One range is to be output from the listing below, exactly as written: the line with "(410, 426) = (480, 328): orange" to the line with "(260, 236) = (451, 257): black", both kept.

Material to process:

:::

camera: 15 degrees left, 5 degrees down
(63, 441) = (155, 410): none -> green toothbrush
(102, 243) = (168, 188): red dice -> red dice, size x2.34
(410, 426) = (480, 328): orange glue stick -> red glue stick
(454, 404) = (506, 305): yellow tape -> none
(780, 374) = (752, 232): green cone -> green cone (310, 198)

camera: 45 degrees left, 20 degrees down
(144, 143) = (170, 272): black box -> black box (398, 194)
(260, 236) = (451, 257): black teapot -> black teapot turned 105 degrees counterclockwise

:::

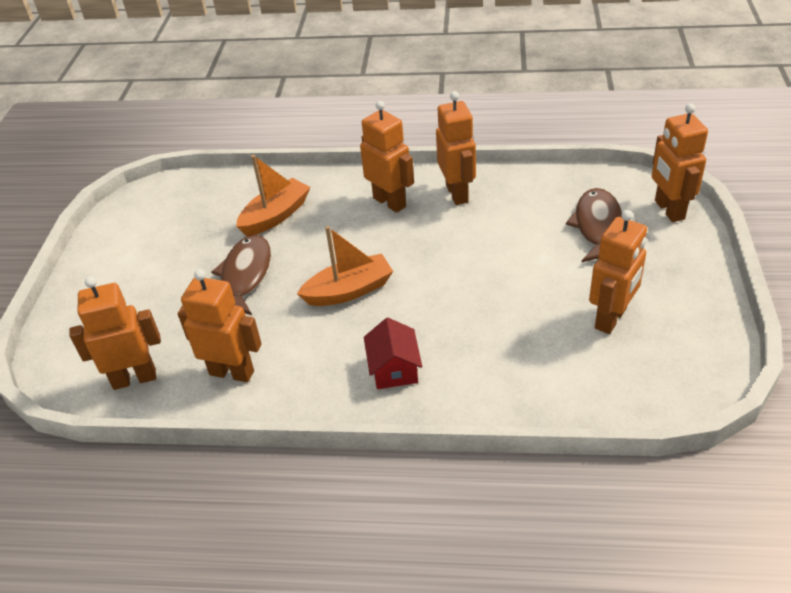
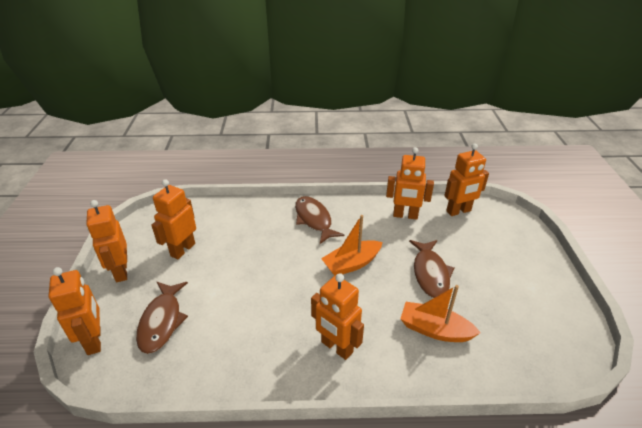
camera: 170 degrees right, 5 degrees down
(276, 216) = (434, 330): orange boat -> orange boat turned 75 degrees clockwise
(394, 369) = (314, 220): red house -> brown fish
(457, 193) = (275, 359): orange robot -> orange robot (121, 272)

:::

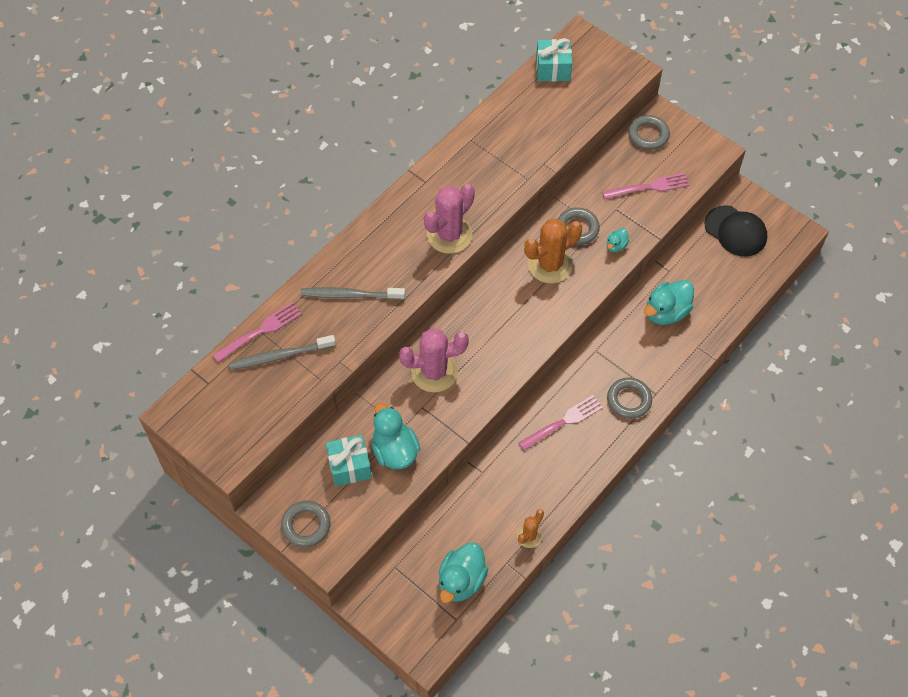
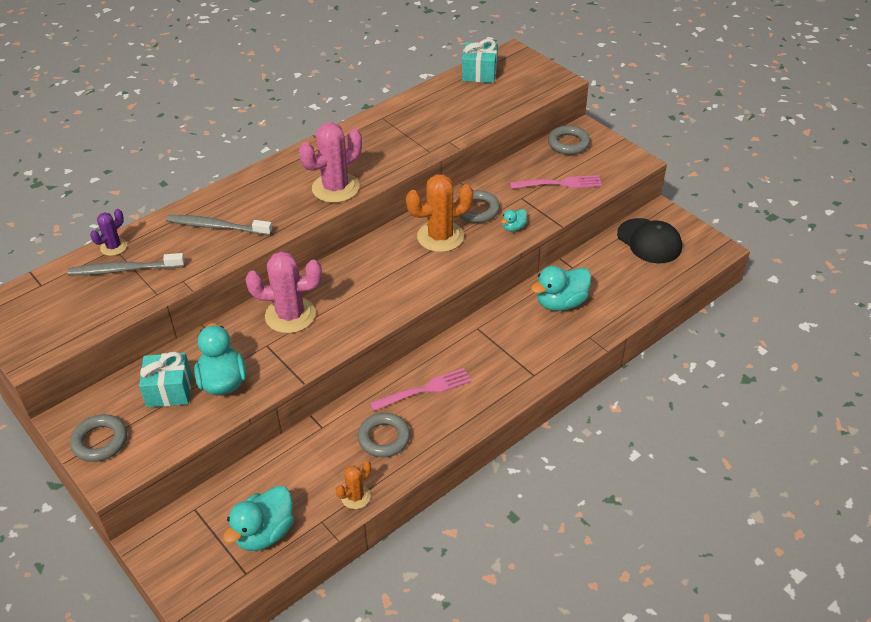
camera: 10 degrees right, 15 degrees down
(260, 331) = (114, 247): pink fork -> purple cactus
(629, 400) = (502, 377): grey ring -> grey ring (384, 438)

:::

Written answer:
(410, 426) = (480, 328): orange glue stick -> red glue stick
(454, 404) = (506, 305): yellow tape -> none
(780, 374) = (752, 232): green cone -> green cone (310, 198)

camera: 45 degrees left, 20 degrees down
(144, 143) = (170, 272): black box -> black box (398, 194)
(260, 236) = (451, 257): black teapot -> black teapot turned 105 degrees counterclockwise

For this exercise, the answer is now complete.